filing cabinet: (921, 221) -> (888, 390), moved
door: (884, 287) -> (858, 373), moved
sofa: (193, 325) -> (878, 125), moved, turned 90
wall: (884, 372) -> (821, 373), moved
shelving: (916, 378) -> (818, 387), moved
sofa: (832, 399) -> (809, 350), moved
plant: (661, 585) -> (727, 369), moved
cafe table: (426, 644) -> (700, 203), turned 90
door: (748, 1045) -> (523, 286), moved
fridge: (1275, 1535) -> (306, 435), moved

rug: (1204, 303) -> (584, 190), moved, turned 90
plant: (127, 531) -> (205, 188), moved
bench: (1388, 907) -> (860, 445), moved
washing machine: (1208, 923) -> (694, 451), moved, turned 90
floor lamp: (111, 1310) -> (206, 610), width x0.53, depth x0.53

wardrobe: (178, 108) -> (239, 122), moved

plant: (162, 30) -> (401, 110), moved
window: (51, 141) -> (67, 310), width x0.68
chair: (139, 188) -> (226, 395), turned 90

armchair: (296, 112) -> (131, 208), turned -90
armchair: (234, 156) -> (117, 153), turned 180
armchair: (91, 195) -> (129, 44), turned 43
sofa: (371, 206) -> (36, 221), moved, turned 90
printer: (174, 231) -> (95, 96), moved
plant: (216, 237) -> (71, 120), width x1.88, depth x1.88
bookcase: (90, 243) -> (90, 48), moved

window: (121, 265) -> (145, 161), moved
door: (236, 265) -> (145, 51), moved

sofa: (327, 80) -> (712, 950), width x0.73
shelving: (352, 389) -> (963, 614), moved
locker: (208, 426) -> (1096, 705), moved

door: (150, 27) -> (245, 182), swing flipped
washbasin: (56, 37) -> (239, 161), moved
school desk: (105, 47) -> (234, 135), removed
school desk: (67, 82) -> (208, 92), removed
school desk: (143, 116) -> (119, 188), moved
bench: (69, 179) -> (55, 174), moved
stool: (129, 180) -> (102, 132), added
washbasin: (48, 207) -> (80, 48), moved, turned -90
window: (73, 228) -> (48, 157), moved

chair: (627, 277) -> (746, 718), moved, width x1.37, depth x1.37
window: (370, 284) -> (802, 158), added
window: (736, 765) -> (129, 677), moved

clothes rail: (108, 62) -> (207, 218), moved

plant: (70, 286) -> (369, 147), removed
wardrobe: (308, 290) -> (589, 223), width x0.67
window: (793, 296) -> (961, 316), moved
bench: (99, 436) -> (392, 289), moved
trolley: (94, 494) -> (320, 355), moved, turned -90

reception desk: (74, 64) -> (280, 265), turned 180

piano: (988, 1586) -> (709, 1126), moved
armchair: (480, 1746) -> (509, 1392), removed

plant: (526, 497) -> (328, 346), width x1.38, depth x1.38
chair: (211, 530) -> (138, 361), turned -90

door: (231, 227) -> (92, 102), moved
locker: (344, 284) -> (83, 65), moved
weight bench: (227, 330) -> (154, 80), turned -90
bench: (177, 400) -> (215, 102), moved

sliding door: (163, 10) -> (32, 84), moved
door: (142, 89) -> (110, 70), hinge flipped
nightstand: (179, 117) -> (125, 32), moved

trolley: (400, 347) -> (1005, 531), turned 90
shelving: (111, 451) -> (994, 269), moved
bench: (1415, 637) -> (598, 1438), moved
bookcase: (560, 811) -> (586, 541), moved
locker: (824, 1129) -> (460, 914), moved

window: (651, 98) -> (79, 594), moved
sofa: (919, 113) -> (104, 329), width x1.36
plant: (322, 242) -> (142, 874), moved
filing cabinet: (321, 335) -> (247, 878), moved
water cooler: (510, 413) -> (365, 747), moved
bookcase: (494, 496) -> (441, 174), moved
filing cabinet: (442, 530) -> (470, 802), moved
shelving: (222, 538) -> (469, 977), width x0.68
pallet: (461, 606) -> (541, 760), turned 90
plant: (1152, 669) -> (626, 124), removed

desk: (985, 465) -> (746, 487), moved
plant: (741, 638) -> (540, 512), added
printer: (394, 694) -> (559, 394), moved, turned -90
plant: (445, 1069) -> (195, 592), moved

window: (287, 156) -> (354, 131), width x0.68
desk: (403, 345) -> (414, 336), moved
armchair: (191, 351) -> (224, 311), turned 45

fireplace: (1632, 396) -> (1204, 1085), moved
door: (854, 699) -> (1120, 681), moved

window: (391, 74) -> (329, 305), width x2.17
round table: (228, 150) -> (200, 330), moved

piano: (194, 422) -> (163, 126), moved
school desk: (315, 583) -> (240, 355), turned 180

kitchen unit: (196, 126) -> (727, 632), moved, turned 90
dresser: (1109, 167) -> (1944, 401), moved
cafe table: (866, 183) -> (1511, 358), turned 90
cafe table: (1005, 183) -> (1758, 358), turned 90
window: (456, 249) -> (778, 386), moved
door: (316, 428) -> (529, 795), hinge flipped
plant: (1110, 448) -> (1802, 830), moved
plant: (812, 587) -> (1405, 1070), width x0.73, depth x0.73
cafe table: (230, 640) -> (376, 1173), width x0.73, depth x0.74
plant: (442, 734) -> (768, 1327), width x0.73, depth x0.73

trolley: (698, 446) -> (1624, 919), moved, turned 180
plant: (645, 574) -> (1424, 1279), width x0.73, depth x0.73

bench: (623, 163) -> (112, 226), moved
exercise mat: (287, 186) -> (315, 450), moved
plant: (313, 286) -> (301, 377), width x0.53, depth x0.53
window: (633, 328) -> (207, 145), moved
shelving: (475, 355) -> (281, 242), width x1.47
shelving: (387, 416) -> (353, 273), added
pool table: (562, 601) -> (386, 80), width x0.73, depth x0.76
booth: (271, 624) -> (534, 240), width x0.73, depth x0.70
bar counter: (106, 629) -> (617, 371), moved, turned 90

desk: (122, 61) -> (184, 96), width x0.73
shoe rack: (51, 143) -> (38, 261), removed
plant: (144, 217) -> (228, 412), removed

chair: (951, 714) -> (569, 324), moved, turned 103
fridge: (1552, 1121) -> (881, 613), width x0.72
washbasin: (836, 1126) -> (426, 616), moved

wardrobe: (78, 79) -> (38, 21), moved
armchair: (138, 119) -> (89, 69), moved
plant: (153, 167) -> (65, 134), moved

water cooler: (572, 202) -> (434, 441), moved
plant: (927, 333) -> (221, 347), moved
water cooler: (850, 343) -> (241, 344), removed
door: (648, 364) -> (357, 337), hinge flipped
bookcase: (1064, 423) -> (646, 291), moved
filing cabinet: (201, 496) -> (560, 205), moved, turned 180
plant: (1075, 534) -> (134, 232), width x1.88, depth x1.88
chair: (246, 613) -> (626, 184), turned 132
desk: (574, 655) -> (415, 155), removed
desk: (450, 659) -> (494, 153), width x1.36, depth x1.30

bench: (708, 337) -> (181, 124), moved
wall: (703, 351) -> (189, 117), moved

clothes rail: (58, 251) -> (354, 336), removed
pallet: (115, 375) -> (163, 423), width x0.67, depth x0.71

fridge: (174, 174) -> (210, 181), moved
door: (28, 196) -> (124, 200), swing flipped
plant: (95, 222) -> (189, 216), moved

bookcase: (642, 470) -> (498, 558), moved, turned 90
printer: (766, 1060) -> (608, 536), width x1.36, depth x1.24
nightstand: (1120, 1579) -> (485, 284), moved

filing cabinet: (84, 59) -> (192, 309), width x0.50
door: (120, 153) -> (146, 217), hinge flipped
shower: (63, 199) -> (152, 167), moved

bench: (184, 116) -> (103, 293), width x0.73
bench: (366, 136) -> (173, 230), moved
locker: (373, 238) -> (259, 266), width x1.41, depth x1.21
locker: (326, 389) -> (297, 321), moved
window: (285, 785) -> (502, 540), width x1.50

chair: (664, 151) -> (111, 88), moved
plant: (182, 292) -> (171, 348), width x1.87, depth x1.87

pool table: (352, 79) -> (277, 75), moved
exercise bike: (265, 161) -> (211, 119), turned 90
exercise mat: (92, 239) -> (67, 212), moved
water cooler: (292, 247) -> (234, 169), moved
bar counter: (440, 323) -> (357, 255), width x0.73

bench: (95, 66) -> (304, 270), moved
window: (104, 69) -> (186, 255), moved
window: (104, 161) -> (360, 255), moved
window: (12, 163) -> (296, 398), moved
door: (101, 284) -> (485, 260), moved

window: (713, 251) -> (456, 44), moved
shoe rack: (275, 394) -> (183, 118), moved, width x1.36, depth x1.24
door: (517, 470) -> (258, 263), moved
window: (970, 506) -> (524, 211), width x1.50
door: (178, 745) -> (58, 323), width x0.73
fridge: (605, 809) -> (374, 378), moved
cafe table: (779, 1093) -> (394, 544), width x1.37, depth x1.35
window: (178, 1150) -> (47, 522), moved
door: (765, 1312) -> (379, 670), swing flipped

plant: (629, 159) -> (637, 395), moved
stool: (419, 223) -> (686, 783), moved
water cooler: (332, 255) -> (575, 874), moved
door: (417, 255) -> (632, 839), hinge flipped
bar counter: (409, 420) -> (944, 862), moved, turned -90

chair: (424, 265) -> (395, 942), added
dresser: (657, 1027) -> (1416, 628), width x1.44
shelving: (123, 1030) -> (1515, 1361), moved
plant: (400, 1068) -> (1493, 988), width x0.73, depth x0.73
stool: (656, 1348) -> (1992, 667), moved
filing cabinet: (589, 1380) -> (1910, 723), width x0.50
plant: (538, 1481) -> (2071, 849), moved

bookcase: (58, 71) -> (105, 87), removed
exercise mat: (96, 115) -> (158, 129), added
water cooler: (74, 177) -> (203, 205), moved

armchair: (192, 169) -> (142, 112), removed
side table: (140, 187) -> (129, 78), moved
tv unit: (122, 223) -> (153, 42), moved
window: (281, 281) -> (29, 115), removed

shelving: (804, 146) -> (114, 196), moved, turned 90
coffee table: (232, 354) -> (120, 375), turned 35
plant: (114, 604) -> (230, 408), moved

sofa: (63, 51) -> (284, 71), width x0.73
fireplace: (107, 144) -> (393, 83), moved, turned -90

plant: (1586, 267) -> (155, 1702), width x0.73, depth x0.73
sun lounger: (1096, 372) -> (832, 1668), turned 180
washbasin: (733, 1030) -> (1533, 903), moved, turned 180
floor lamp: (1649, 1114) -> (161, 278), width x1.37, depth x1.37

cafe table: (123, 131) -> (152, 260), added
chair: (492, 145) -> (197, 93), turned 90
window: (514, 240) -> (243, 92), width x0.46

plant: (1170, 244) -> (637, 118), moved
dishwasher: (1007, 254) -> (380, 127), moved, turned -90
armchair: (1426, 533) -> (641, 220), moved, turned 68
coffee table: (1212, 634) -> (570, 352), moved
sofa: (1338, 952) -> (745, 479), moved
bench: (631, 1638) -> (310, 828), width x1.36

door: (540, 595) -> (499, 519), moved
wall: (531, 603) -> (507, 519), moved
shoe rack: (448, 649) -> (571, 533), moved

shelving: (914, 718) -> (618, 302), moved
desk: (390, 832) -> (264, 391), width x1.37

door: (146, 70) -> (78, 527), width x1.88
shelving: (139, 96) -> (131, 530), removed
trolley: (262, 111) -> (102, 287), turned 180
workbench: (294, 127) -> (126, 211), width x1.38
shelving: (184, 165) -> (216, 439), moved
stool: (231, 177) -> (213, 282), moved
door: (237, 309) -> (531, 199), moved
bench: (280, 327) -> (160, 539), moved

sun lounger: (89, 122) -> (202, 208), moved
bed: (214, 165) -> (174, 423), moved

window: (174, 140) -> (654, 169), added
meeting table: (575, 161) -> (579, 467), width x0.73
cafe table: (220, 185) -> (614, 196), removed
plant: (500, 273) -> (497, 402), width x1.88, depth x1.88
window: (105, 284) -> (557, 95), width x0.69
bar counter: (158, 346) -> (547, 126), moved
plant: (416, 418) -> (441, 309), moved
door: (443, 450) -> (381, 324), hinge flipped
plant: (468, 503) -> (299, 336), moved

Activity:
How many of the lines in the listing above carry the word "stool"? Respond with that number alone.

Solution:
4